■ What is required:
Print every line from the start of the data, and when you reach the line with "Someone scaled the", include it and stop. Pictures are not part of the copy.

■ Object correspondence data:
---
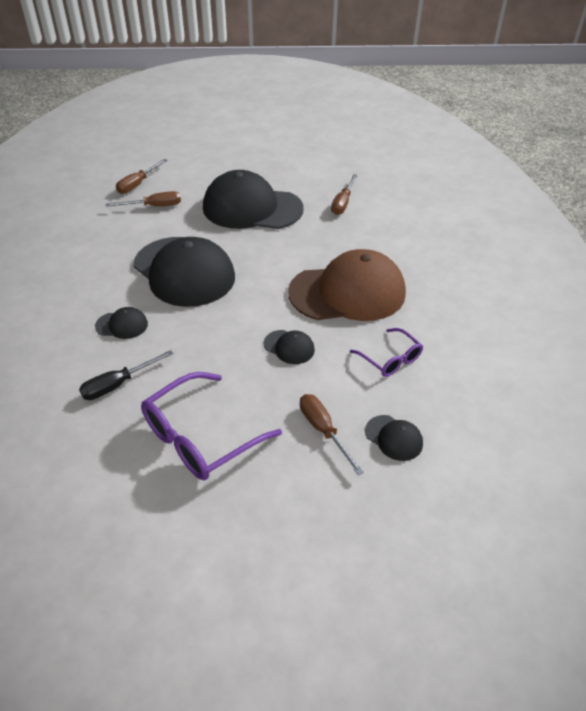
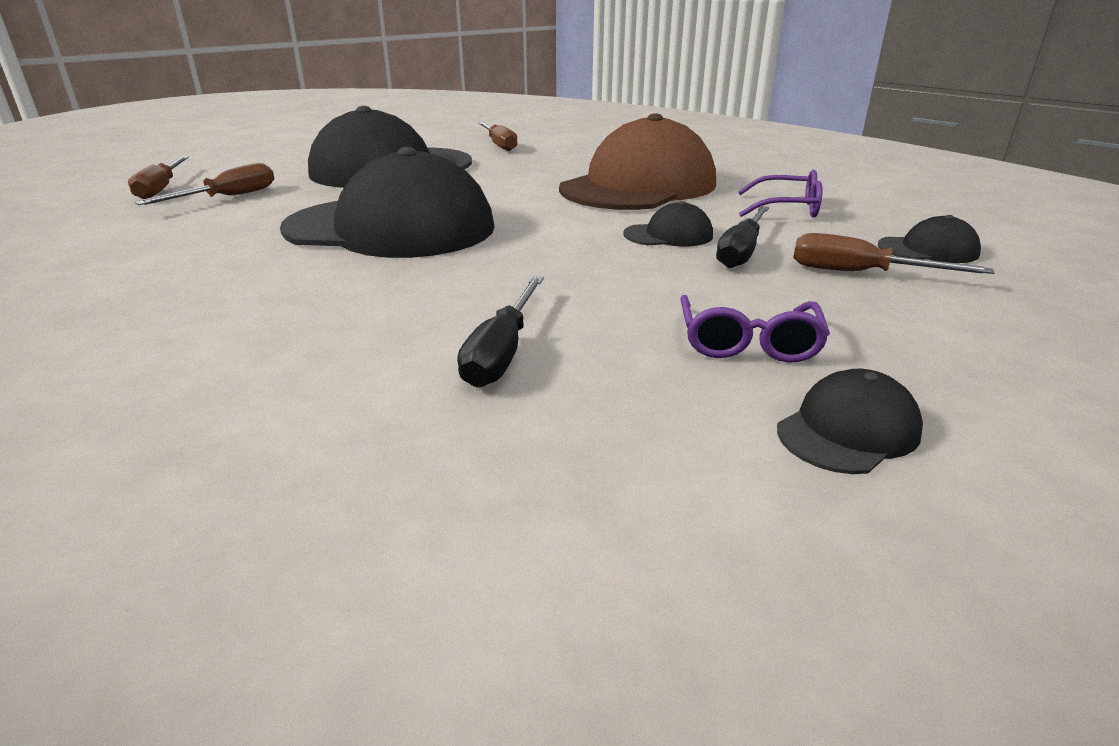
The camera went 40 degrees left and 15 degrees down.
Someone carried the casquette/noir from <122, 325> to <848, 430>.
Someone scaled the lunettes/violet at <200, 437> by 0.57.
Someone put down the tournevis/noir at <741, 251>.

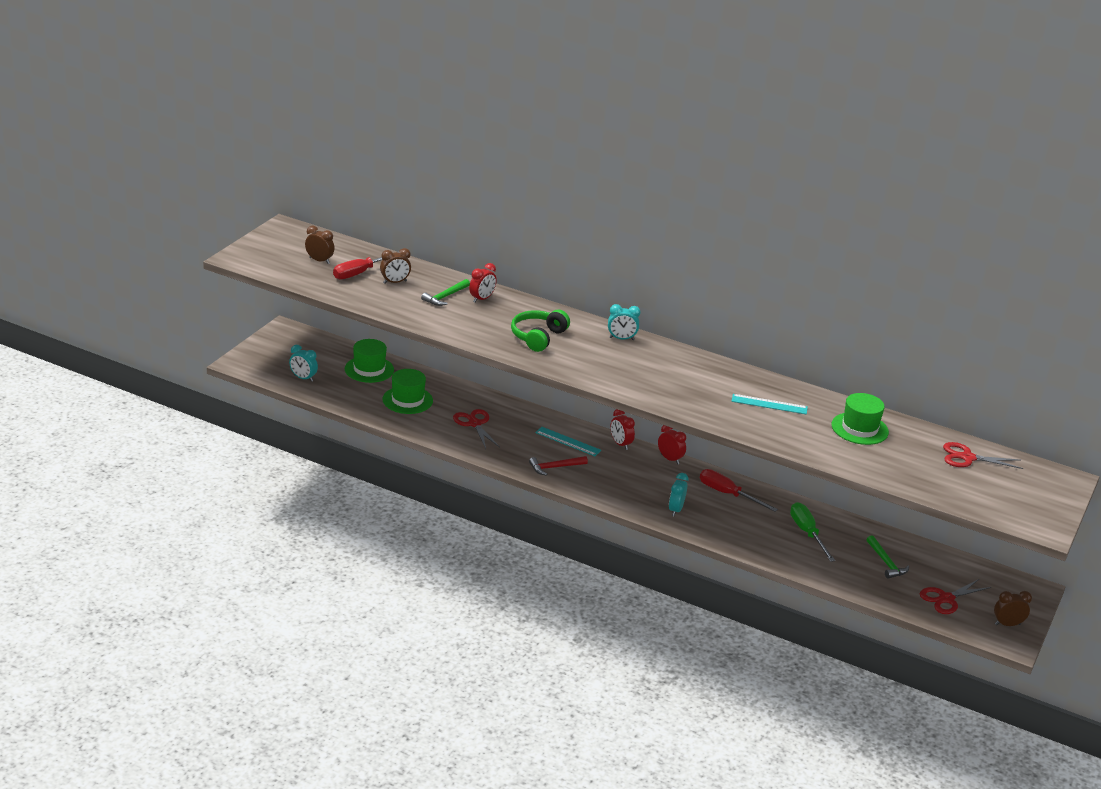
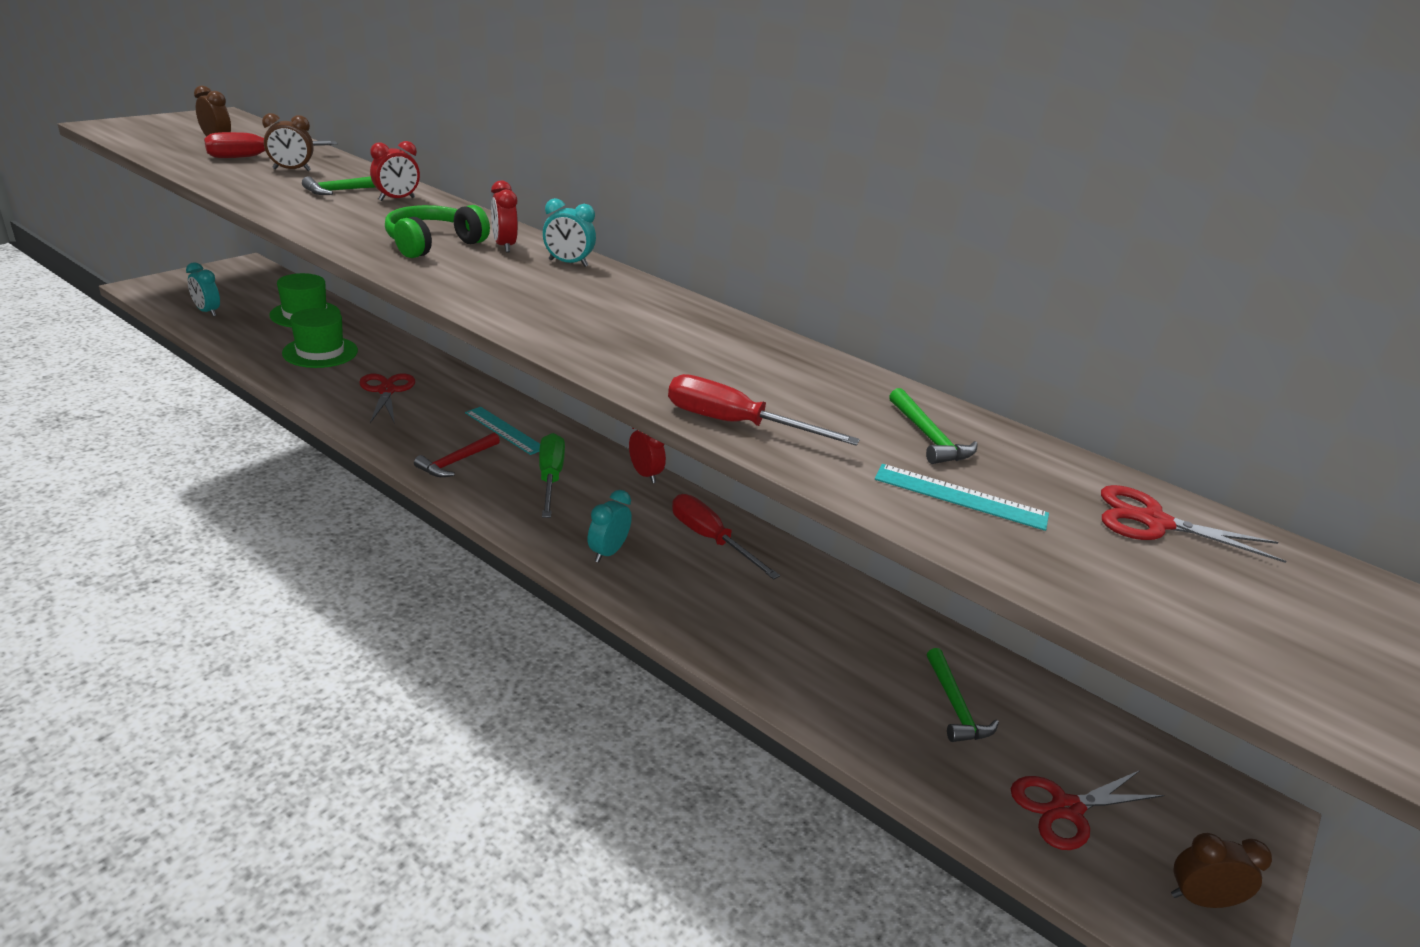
The camera went 10 degrees right and 0 degrees up.
Someone swapped the chapeau/vert at <859, 428> for the marteau/vert at <928, 437>.
Someone carried the règle/turquoise from <769, 404> to <960, 497>.
Someone carried the réveil/rouge from <620, 444> to <504, 246>.
Someone rotated the marteau/rouge at <555, 467> by 45 degrees counterclockwise.
Someone carried the tournevis/vert from <807, 533> to <550, 478>.
Someone put down the tournevis/rouge at <736, 424>.

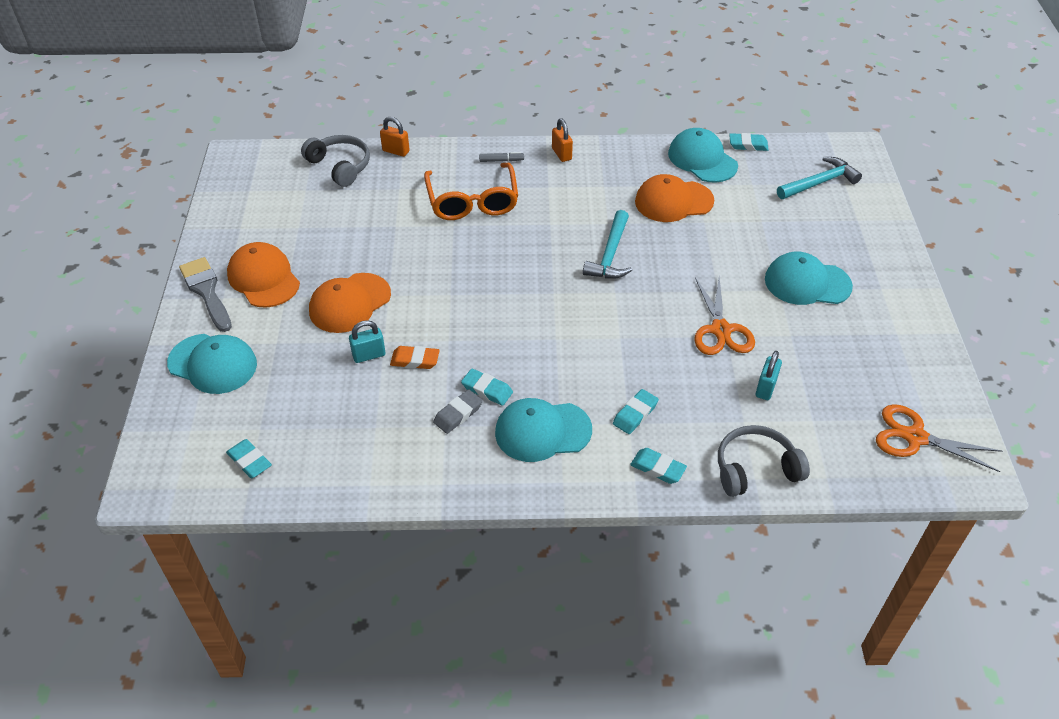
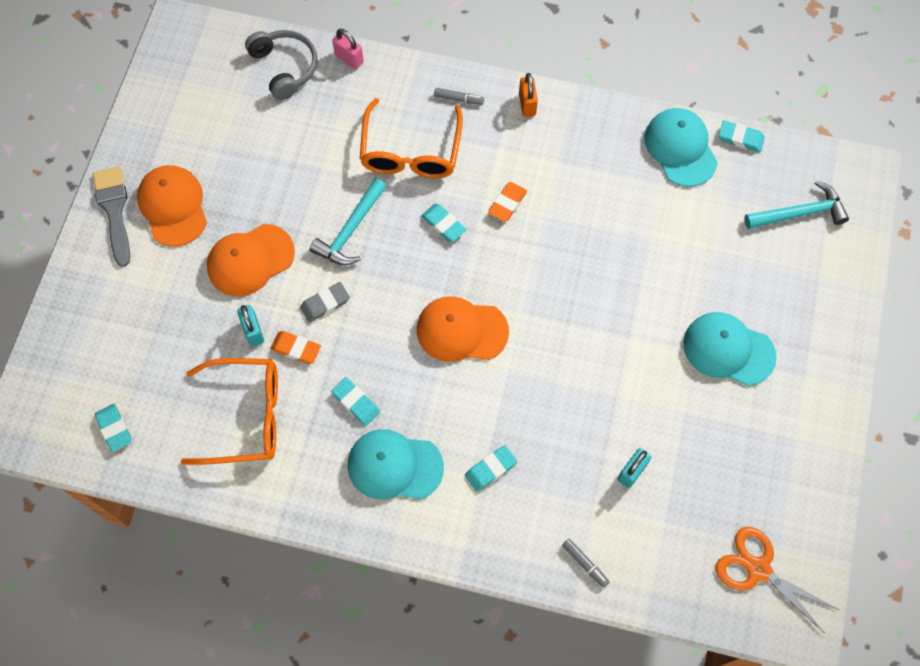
The camera went 15 degrees right and 20 degrees up.
Someone repainted the cadenas/orange at <396, 151>, which became the cadenas/rose at <349, 59>.
Someone carried the casquette/orange from <673, 201> to <461, 330>.
Someone carried the marteau/turquoise from <610, 255> to <350, 230>.
Someone took away the ciseaux/orange at <720, 330>.
Someone rotated the cadenas/turquoise at <369, 355> by 75 degrees clockwise.
Someone took away the casquette/turquoise at <213, 364>.
Someone carried the gomme/gris from <458, 414> to <325, 304>.
Someone swapped the casque audio/gris at <755, 469> for the feutre/gris at <585, 564>.
Someone carried the gomme/turquoise from <658, 468> to <443, 224>.
Someone put down the gomme/orange at <507, 203>.
Someone put down the lunettes/orange at <245, 416>.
---
■ Answer to this task:
The camera went 40 degrees left and 15 degrees down.
Someone carried the casquette/noir from <122, 325> to <848, 430>.
Someone scaled the lunettes/violet at <200, 437> by 0.57.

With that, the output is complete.